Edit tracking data
********

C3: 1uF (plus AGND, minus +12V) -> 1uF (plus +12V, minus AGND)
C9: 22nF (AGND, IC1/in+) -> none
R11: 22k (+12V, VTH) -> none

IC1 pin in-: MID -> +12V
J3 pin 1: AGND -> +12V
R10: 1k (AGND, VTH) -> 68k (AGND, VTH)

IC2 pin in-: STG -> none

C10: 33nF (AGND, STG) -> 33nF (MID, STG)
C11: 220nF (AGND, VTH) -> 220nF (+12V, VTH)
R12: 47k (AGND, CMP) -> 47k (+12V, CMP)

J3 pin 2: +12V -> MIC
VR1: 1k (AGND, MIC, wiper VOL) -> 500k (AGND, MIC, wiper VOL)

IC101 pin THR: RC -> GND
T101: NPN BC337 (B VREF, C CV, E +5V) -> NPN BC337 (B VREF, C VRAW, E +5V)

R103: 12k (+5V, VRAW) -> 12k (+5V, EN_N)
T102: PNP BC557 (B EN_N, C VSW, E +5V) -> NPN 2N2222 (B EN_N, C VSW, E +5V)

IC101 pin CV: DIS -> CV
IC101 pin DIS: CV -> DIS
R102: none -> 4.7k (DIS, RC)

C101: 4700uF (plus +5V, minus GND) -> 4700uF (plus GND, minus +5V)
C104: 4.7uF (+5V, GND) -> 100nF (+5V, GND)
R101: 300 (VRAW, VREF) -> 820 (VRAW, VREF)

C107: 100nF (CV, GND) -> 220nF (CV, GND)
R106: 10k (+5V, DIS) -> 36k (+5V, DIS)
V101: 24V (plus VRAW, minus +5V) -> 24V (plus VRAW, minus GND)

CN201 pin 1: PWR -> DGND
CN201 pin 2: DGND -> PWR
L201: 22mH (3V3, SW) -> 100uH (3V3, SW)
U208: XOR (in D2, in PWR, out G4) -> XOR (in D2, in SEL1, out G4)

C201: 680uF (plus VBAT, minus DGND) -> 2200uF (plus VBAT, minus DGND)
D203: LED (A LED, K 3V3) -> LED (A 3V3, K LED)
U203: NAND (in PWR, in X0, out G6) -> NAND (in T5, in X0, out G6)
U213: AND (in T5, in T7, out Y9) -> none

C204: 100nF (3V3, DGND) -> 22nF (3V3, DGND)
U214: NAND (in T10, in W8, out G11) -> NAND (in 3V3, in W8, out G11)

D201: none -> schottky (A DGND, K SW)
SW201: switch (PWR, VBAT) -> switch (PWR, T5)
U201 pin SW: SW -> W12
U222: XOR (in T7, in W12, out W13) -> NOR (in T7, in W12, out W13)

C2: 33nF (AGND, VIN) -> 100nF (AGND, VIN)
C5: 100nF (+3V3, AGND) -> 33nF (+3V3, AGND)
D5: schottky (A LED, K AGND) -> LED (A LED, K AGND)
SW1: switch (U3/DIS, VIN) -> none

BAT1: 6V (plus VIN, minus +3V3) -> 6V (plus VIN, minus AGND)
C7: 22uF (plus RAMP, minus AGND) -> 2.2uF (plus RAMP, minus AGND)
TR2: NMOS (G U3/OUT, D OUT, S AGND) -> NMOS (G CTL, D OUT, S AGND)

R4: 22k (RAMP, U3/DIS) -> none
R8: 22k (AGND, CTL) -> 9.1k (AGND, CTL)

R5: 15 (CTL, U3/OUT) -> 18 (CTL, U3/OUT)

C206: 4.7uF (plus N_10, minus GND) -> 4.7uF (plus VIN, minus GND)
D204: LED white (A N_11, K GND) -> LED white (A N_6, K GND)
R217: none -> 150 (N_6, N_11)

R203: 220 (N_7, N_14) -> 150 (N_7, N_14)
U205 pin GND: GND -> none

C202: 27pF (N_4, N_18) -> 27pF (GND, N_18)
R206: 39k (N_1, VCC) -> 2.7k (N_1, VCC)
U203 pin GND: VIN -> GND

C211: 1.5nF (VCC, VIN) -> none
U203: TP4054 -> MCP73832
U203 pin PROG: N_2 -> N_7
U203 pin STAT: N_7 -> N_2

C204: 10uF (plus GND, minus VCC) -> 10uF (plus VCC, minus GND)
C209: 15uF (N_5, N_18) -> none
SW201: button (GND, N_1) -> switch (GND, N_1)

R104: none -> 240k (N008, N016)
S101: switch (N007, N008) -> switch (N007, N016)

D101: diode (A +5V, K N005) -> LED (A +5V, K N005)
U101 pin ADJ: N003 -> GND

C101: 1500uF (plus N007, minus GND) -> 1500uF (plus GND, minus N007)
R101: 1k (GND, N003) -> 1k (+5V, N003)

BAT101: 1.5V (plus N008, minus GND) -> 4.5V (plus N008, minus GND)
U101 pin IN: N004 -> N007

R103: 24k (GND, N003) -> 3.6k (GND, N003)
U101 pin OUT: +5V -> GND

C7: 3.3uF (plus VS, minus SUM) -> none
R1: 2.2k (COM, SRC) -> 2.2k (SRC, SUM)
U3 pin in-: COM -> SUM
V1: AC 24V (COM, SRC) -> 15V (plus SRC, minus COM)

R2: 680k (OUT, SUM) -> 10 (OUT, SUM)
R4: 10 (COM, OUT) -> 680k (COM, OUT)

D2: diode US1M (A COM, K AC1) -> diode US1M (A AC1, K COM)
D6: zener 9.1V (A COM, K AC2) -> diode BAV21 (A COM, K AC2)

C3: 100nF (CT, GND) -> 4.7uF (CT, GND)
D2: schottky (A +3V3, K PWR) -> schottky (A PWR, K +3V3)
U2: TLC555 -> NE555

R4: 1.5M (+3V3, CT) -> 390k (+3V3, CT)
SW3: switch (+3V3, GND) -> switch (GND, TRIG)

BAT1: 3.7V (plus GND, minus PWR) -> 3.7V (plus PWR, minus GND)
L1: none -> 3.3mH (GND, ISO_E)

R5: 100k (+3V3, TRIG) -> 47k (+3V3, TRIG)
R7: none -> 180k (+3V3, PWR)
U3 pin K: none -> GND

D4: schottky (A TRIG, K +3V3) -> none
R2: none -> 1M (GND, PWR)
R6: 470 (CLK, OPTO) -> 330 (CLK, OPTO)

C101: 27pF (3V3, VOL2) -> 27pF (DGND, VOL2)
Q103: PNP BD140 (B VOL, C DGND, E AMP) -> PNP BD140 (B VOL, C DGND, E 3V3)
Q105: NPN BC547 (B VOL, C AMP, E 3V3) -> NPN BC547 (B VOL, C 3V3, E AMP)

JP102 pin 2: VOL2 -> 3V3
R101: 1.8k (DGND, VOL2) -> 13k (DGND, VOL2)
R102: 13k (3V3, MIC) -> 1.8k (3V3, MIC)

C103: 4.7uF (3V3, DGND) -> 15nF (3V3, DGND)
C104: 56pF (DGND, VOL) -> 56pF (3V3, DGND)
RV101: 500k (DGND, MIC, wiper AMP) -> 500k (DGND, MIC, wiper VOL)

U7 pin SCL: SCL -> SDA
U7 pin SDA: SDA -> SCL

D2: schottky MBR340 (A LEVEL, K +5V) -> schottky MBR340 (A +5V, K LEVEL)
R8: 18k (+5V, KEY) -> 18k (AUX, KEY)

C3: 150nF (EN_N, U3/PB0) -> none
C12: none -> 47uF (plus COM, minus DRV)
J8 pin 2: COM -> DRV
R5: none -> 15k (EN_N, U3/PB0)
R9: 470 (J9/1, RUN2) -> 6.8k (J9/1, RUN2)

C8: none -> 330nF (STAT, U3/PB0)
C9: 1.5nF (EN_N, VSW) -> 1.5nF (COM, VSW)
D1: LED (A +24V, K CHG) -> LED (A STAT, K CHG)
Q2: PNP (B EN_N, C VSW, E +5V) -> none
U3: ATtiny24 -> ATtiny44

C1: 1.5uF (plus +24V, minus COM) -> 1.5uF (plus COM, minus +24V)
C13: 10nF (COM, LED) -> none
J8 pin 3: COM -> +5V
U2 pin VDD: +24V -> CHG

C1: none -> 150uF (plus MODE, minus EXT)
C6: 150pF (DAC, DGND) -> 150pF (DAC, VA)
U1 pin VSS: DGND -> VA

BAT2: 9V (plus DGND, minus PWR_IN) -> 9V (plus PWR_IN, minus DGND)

********

TASK PROMPT
Transcribe each line of the data above, unaltered, from the one where "U203 pin GND: VIN -> GND" appears to the one where "R102: 13k (3V3, MIC) -> 1.8k (3V3, MIC)" appears, inclusive of both.

YOUR RESPONSE
U203 pin GND: VIN -> GND

C211: 1.5nF (VCC, VIN) -> none
U203: TP4054 -> MCP73832
U203 pin PROG: N_2 -> N_7
U203 pin STAT: N_7 -> N_2

C204: 10uF (plus GND, minus VCC) -> 10uF (plus VCC, minus GND)
C209: 15uF (N_5, N_18) -> none
SW201: button (GND, N_1) -> switch (GND, N_1)

R104: none -> 240k (N008, N016)
S101: switch (N007, N008) -> switch (N007, N016)

D101: diode (A +5V, K N005) -> LED (A +5V, K N005)
U101 pin ADJ: N003 -> GND

C101: 1500uF (plus N007, minus GND) -> 1500uF (plus GND, minus N007)
R101: 1k (GND, N003) -> 1k (+5V, N003)

BAT101: 1.5V (plus N008, minus GND) -> 4.5V (plus N008, minus GND)
U101 pin IN: N004 -> N007

R103: 24k (GND, N003) -> 3.6k (GND, N003)
U101 pin OUT: +5V -> GND

C7: 3.3uF (plus VS, minus SUM) -> none
R1: 2.2k (COM, SRC) -> 2.2k (SRC, SUM)
U3 pin in-: COM -> SUM
V1: AC 24V (COM, SRC) -> 15V (plus SRC, minus COM)

R2: 680k (OUT, SUM) -> 10 (OUT, SUM)
R4: 10 (COM, OUT) -> 680k (COM, OUT)

D2: diode US1M (A COM, K AC1) -> diode US1M (A AC1, K COM)
D6: zener 9.1V (A COM, K AC2) -> diode BAV21 (A COM, K AC2)

C3: 100nF (CT, GND) -> 4.7uF (CT, GND)
D2: schottky (A +3V3, K PWR) -> schottky (A PWR, K +3V3)
U2: TLC555 -> NE555

R4: 1.5M (+3V3, CT) -> 390k (+3V3, CT)
SW3: switch (+3V3, GND) -> switch (GND, TRIG)

BAT1: 3.7V (plus GND, minus PWR) -> 3.7V (plus PWR, minus GND)
L1: none -> 3.3mH (GND, ISO_E)

R5: 100k (+3V3, TRIG) -> 47k (+3V3, TRIG)
R7: none -> 180k (+3V3, PWR)
U3 pin K: none -> GND

D4: schottky (A TRIG, K +3V3) -> none
R2: none -> 1M (GND, PWR)
R6: 470 (CLK, OPTO) -> 330 (CLK, OPTO)

C101: 27pF (3V3, VOL2) -> 27pF (DGND, VOL2)
Q103: PNP BD140 (B VOL, C DGND, E AMP) -> PNP BD140 (B VOL, C DGND, E 3V3)
Q105: NPN BC547 (B VOL, C AMP, E 3V3) -> NPN BC547 (B VOL, C 3V3, E AMP)

JP102 pin 2: VOL2 -> 3V3
R101: 1.8k (DGND, VOL2) -> 13k (DGND, VOL2)
R102: 13k (3V3, MIC) -> 1.8k (3V3, MIC)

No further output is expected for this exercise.